▶ _DATASET CONTENT_:
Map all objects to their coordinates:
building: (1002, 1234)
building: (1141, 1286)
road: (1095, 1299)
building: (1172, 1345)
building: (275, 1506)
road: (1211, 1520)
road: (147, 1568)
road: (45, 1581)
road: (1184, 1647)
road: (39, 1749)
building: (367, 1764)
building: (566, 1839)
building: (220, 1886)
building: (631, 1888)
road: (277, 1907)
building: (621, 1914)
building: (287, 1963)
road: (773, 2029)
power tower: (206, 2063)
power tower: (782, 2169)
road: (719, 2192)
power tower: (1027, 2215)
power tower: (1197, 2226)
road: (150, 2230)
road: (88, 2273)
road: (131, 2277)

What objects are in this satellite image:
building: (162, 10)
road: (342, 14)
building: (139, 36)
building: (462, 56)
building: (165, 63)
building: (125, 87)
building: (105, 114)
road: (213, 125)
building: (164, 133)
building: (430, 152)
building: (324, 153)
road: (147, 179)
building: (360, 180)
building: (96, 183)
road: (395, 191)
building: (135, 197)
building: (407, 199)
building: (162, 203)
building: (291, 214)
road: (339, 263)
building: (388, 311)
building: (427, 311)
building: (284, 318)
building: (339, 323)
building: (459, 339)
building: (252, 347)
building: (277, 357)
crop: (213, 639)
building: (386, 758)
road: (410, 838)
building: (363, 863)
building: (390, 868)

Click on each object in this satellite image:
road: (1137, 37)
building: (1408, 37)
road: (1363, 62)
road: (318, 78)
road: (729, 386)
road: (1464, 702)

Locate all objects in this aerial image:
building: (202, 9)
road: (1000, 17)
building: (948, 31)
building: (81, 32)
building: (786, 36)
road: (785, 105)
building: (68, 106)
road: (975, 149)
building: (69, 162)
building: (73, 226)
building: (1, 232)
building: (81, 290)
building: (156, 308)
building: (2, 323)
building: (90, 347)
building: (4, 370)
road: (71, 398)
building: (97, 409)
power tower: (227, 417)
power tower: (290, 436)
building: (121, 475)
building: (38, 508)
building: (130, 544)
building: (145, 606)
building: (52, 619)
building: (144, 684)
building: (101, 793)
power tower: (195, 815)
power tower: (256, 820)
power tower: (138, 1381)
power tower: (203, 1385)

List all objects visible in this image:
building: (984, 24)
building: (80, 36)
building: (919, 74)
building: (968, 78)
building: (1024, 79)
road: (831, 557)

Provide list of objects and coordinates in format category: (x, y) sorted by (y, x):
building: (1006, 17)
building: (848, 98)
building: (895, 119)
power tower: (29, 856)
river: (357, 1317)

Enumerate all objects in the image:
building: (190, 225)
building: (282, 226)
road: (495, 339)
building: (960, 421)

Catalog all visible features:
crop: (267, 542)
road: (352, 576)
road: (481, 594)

▶ _PROBLEM_:
The data above should be returned exactly as written.

▶ _ANSWER BELOW_:
Map all objects to their coordinates:
building: (1002, 1234)
building: (1141, 1286)
road: (1095, 1299)
building: (1172, 1345)
building: (275, 1506)
road: (1211, 1520)
road: (147, 1568)
road: (45, 1581)
road: (1184, 1647)
road: (39, 1749)
building: (367, 1764)
building: (566, 1839)
building: (220, 1886)
building: (631, 1888)
road: (277, 1907)
building: (621, 1914)
building: (287, 1963)
road: (773, 2029)
power tower: (206, 2063)
power tower: (782, 2169)
road: (719, 2192)
power tower: (1027, 2215)
power tower: (1197, 2226)
road: (150, 2230)
road: (88, 2273)
road: (131, 2277)

What objects are in this satellite image:
building: (162, 10)
road: (342, 14)
building: (139, 36)
building: (462, 56)
building: (165, 63)
building: (125, 87)
building: (105, 114)
road: (213, 125)
building: (164, 133)
building: (430, 152)
building: (324, 153)
road: (147, 179)
building: (360, 180)
building: (96, 183)
road: (395, 191)
building: (135, 197)
building: (407, 199)
building: (162, 203)
building: (291, 214)
road: (339, 263)
building: (388, 311)
building: (427, 311)
building: (284, 318)
building: (339, 323)
building: (459, 339)
building: (252, 347)
building: (277, 357)
crop: (213, 639)
building: (386, 758)
road: (410, 838)
building: (363, 863)
building: (390, 868)

Click on each object in this satellite image:
road: (1137, 37)
building: (1408, 37)
road: (1363, 62)
road: (318, 78)
road: (729, 386)
road: (1464, 702)

Locate all objects in this aerial image:
building: (202, 9)
road: (1000, 17)
building: (948, 31)
building: (81, 32)
building: (786, 36)
road: (785, 105)
building: (68, 106)
road: (975, 149)
building: (69, 162)
building: (73, 226)
building: (1, 232)
building: (81, 290)
building: (156, 308)
building: (2, 323)
building: (90, 347)
building: (4, 370)
road: (71, 398)
building: (97, 409)
power tower: (227, 417)
power tower: (290, 436)
building: (121, 475)
building: (38, 508)
building: (130, 544)
building: (145, 606)
building: (52, 619)
building: (144, 684)
building: (101, 793)
power tower: (195, 815)
power tower: (256, 820)
power tower: (138, 1381)
power tower: (203, 1385)

List all objects visible in this image:
building: (984, 24)
building: (80, 36)
building: (919, 74)
building: (968, 78)
building: (1024, 79)
road: (831, 557)

Provide list of objects and coordinates in format category: (x, y) sorted by (y, x):
building: (1006, 17)
building: (848, 98)
building: (895, 119)
power tower: (29, 856)
river: (357, 1317)

Enumerate all objects in the image:
building: (190, 225)
building: (282, 226)
road: (495, 339)
building: (960, 421)

Catalog all visible features:
crop: (267, 542)
road: (352, 576)
road: (481, 594)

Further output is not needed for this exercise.